[SUPPLIED RECORDS]

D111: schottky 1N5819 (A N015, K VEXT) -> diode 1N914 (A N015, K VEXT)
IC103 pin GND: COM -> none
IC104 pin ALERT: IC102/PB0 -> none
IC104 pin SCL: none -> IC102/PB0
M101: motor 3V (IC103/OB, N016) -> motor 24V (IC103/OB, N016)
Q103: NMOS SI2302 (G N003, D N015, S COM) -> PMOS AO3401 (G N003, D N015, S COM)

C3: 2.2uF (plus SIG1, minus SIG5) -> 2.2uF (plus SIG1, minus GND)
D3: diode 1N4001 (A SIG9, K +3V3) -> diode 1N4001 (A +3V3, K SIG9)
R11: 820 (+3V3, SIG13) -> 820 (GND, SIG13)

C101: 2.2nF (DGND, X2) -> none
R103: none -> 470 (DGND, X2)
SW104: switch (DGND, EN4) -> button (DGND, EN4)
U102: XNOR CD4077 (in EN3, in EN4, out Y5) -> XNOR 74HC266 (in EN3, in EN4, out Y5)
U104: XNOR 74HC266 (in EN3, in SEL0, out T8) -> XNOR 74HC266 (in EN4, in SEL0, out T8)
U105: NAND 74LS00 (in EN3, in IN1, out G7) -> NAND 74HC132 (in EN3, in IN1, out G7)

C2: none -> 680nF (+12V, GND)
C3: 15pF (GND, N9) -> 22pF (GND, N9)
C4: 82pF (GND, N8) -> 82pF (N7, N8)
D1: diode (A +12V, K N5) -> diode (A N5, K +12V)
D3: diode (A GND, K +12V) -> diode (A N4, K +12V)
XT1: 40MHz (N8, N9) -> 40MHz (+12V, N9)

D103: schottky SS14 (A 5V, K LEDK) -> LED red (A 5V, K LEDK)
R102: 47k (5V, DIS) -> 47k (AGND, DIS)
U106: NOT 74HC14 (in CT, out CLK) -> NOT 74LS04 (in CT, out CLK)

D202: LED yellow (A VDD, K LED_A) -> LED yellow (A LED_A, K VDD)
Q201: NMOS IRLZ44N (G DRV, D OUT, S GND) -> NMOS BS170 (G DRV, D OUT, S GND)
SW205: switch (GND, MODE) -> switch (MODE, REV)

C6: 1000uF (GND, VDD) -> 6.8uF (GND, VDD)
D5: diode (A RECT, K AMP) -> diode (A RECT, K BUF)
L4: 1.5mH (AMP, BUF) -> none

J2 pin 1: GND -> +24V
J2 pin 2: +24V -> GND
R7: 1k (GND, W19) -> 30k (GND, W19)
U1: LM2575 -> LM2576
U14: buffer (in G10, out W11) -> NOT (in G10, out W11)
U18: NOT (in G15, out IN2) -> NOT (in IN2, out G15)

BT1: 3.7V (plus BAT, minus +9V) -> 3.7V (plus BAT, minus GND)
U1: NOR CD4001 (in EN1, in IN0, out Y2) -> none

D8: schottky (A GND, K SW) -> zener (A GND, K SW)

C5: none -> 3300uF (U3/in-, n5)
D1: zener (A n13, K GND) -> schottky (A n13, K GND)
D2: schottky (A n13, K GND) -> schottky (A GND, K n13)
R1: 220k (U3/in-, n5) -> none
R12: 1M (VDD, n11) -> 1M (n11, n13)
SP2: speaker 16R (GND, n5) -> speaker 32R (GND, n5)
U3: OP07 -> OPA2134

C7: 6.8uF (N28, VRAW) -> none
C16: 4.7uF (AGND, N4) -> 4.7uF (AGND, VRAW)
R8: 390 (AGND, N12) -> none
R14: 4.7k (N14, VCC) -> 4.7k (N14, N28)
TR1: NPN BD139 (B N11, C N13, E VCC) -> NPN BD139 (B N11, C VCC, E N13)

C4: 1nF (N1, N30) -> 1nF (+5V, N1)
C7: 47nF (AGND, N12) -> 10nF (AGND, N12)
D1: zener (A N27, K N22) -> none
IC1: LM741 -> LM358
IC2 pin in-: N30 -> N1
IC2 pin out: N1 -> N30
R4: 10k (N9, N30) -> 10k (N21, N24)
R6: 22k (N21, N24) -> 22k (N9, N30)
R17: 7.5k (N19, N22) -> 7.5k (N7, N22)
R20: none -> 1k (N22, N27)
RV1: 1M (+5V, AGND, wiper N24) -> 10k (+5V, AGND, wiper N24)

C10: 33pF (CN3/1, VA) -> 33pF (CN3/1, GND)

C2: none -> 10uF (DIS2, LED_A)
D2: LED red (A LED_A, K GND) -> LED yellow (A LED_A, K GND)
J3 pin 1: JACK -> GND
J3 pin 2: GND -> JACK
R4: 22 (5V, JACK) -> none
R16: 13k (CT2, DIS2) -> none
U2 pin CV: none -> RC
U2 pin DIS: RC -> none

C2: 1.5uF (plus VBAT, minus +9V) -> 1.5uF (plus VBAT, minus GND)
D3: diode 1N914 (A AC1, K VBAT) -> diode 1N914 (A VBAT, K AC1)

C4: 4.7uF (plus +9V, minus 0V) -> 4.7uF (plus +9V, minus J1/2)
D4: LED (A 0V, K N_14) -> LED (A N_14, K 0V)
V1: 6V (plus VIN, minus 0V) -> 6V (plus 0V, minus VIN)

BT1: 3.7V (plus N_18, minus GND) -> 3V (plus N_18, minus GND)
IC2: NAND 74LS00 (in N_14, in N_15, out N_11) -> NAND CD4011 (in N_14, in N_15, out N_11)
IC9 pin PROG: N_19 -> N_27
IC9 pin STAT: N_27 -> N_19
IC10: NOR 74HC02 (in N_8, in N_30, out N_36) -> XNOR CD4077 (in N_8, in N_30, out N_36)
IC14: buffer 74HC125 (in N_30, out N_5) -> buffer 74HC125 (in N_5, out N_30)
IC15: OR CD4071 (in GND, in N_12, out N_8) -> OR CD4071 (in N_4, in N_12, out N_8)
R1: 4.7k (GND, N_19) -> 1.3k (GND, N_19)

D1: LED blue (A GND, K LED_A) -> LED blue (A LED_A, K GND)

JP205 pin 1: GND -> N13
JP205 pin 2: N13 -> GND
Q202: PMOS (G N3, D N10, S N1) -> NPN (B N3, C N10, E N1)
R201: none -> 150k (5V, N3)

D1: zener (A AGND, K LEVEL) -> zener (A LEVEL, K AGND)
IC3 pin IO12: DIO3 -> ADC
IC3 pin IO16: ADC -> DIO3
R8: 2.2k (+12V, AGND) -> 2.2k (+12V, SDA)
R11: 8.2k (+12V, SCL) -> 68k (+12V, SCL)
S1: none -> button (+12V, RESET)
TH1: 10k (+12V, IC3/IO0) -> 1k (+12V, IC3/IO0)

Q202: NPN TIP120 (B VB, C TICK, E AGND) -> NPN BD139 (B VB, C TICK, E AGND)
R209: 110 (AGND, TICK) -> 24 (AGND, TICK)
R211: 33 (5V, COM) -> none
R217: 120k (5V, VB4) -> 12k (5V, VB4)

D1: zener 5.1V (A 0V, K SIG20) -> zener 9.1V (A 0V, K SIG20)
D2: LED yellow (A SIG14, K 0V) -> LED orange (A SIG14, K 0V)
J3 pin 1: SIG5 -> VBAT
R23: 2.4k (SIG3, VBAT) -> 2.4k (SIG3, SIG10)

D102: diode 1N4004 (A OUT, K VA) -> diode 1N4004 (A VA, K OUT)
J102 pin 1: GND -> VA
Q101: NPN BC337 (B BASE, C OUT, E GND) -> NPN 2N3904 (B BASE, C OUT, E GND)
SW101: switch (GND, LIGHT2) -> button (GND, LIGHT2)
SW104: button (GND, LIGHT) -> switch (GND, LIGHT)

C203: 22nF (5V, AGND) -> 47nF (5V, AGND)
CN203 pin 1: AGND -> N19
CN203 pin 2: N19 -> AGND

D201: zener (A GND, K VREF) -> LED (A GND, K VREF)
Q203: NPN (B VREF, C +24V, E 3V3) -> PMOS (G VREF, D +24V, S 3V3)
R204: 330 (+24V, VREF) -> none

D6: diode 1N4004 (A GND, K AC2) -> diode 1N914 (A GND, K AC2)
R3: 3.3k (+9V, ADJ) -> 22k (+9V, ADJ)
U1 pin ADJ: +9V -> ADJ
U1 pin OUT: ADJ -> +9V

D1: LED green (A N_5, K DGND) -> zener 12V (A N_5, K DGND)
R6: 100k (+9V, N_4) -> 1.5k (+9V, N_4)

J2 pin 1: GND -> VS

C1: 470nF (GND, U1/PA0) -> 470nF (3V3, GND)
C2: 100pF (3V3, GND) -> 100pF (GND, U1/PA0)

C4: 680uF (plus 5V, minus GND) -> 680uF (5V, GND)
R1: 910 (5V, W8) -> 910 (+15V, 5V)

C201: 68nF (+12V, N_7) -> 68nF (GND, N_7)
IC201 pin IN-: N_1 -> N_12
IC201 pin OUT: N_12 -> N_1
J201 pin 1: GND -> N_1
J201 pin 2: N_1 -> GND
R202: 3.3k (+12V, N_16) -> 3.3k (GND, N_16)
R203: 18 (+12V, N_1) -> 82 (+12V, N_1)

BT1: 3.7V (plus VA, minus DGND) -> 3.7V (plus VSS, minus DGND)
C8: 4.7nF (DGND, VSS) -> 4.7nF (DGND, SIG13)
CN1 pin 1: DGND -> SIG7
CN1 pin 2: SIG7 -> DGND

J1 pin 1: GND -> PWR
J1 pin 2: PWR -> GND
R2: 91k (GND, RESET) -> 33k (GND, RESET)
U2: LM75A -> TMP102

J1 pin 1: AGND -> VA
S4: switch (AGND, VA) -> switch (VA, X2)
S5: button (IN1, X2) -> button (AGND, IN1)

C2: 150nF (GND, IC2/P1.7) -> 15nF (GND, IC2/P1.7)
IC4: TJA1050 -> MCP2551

[/SUPPLIED RECORDS]

» AIM OF THE EXERCISE
Filter the records down to the lines that contain the string "NMOS", and copy those lines.

» TASK SOLUTION
Q103: NMOS SI2302 (G N003, D N015, S COM) -> PMOS AO3401 (G N003, D N015, S COM)
Q201: NMOS IRLZ44N (G DRV, D OUT, S GND) -> NMOS BS170 (G DRV, D OUT, S GND)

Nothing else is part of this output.